GOAL OF THE EXERCISE: The answer must reproduce all of the data below exactly and contain no images.

Records excerpted from a collection
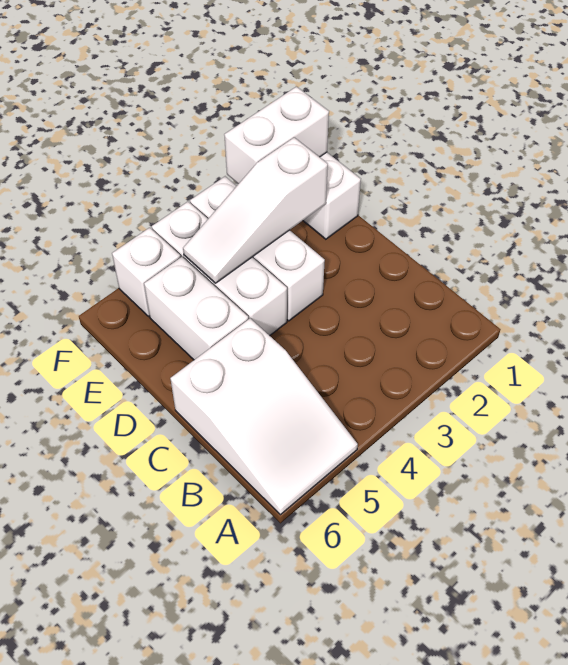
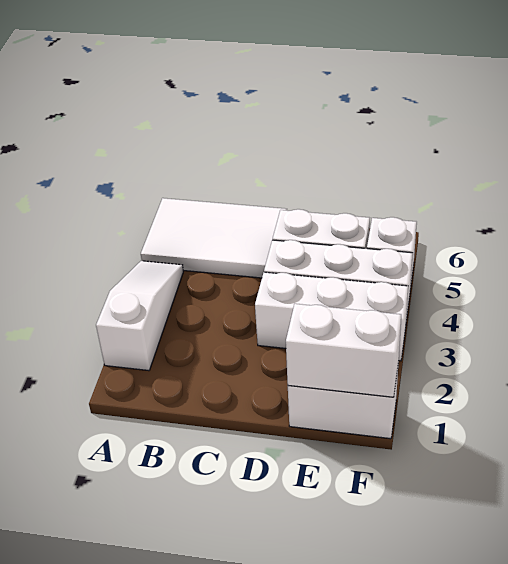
white slope A5:C6 level 1 top C -> white tile A5:C6 level 1
white slope E2:E4 level 2 top 2 -> white slope A2:A4 level 1 top 2
white brick F1:F2 level 2 -> white brick E1:F1 level 2

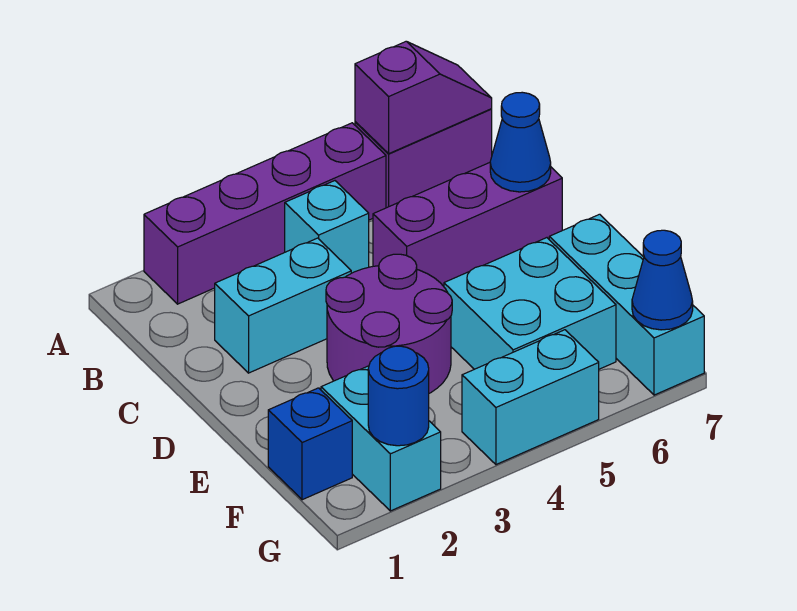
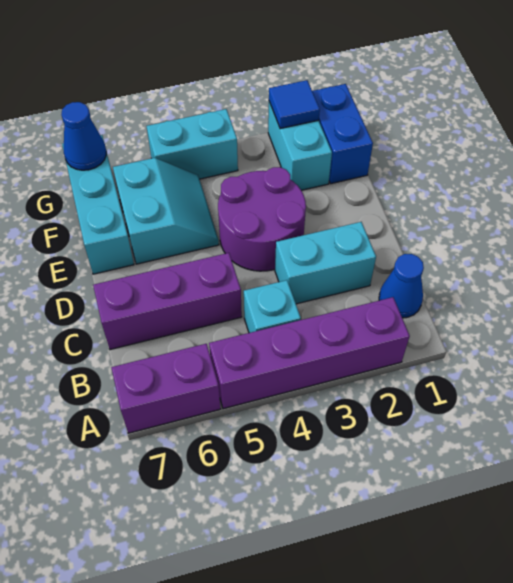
purple slope A6:A7 level 2 top 6 -> none
blue cone C7 level 2 -> blue cone B1 level 1
cyan brick E5:F6 level 1 -> cyan slope E5:F6 level 1 top 6
blue brick F1 level 1 -> blue brick F1:G1 level 1
blue round brick G2 level 2 -> blue tile G2 level 2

SOLVED EXERCISE:
white slope A5:C6 level 1 top C -> white tile A5:C6 level 1
white slope E2:E4 level 2 top 2 -> white slope A2:A4 level 1 top 2
white brick F1:F2 level 2 -> white brick E1:F1 level 2

purple slope A6:A7 level 2 top 6 -> none
blue cone C7 level 2 -> blue cone B1 level 1
cyan brick E5:F6 level 1 -> cyan slope E5:F6 level 1 top 6
blue brick F1 level 1 -> blue brick F1:G1 level 1
blue round brick G2 level 2 -> blue tile G2 level 2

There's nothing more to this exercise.